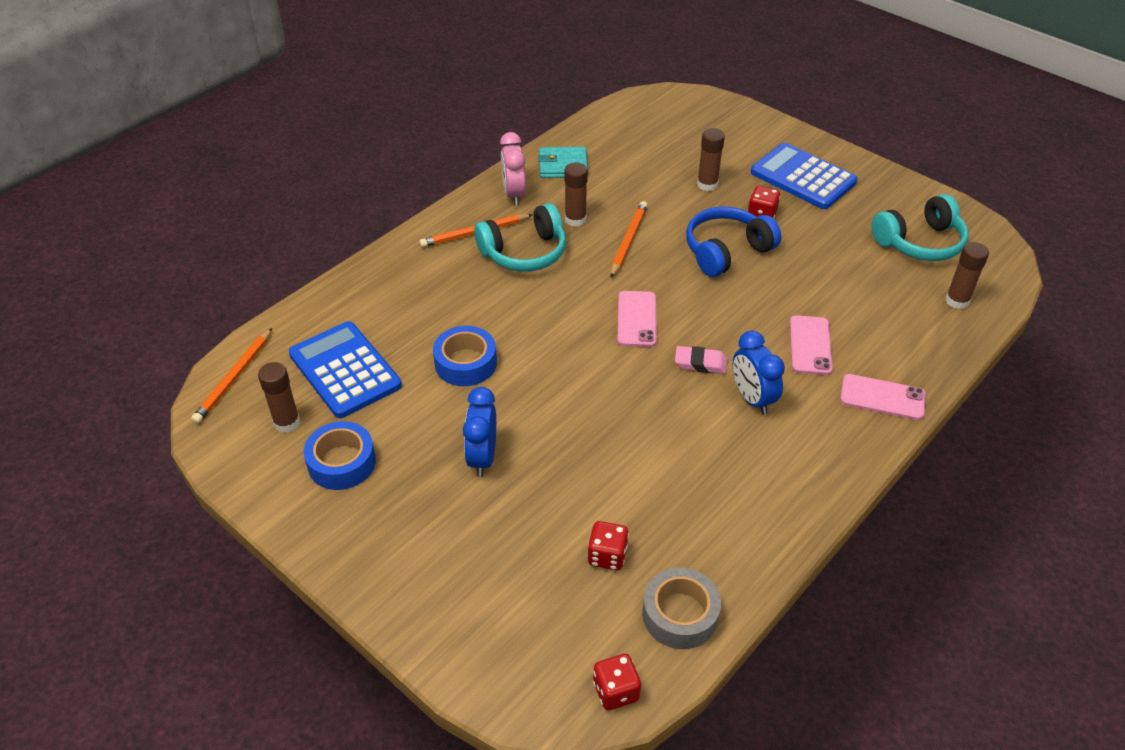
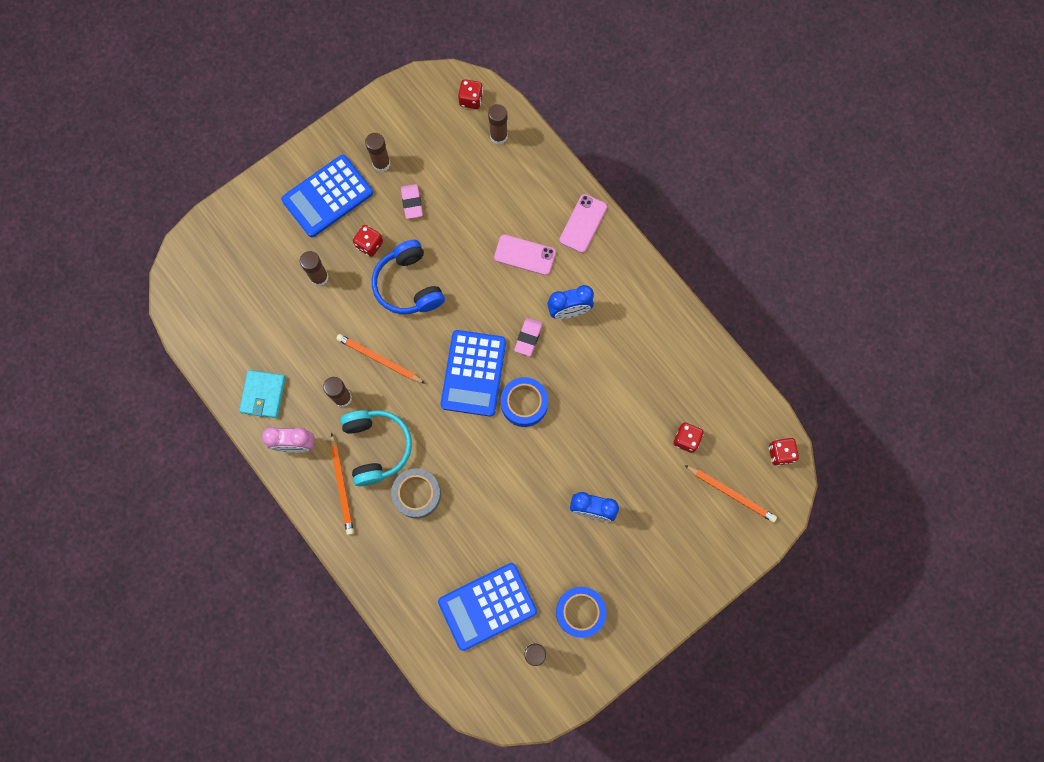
camera: 80 degrees left, 30 degrees up
(234, 378) = (480, 695): orange pencil -> orange pencil (730, 494)
(465, 363) = (497, 511): blue tape -> blue tape (524, 403)
(636, 319) = (473, 373): pink phone -> blue calculator
(680, 614) = (735, 404): grey tape -> grey tape (417, 494)
(829, 240) = (412, 202): none -> pink eraser
(864, 210) = (381, 163): none -> brown glue stick
(919, 242) = (429, 136): turquoise headphones -> none
(990, 270) = (471, 99): none -> red dice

PROBLEM STATEMENT:
What you give back should be exactly the lines of the entries above from the one containing "(829, 240) = (412, 202): none -> pink eraser" to the end, and nothing more.

REPLY TO THE TASK:
(829, 240) = (412, 202): none -> pink eraser
(864, 210) = (381, 163): none -> brown glue stick
(919, 242) = (429, 136): turquoise headphones -> none
(990, 270) = (471, 99): none -> red dice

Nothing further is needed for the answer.